╭─ RECORDS SHOWN

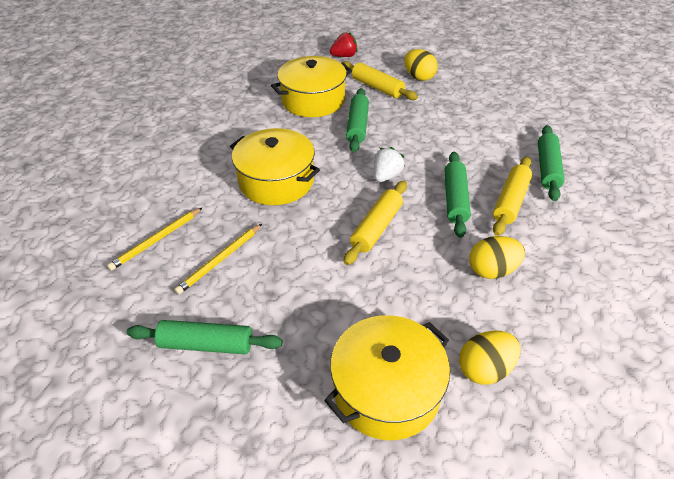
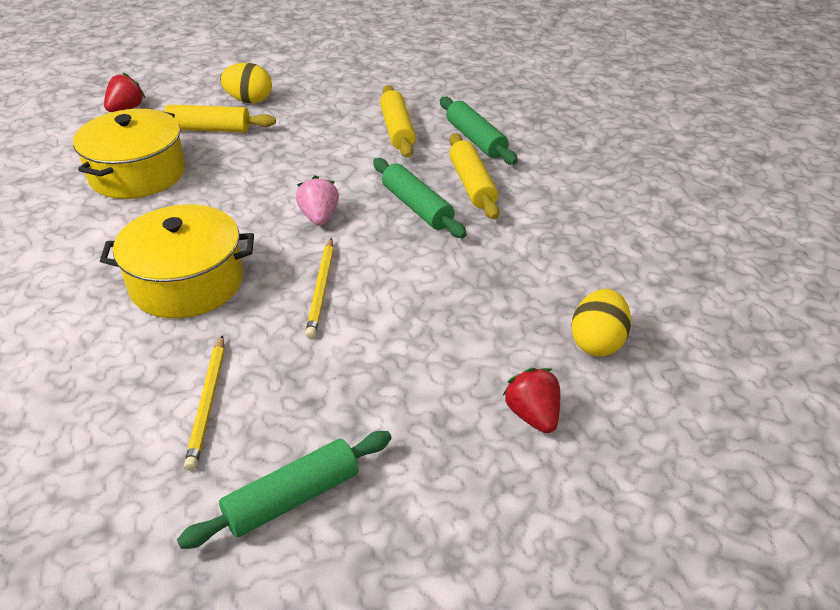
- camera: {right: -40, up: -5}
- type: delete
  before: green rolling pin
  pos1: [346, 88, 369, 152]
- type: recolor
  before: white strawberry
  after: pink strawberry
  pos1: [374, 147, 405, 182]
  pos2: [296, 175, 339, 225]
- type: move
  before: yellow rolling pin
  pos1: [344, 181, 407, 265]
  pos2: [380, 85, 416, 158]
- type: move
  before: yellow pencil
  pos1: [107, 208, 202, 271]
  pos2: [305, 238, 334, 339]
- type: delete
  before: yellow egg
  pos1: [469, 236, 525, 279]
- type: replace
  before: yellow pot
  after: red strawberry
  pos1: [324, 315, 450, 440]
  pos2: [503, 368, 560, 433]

╰─

WHAT TO WORK ON: Please filter the entries above down to the lines holding "before" and copy them.

EXERCISE OUTPUT:
  before: green rolling pin
  before: white strawberry
  before: yellow rolling pin
  before: yellow pencil
  before: yellow egg
  before: yellow pot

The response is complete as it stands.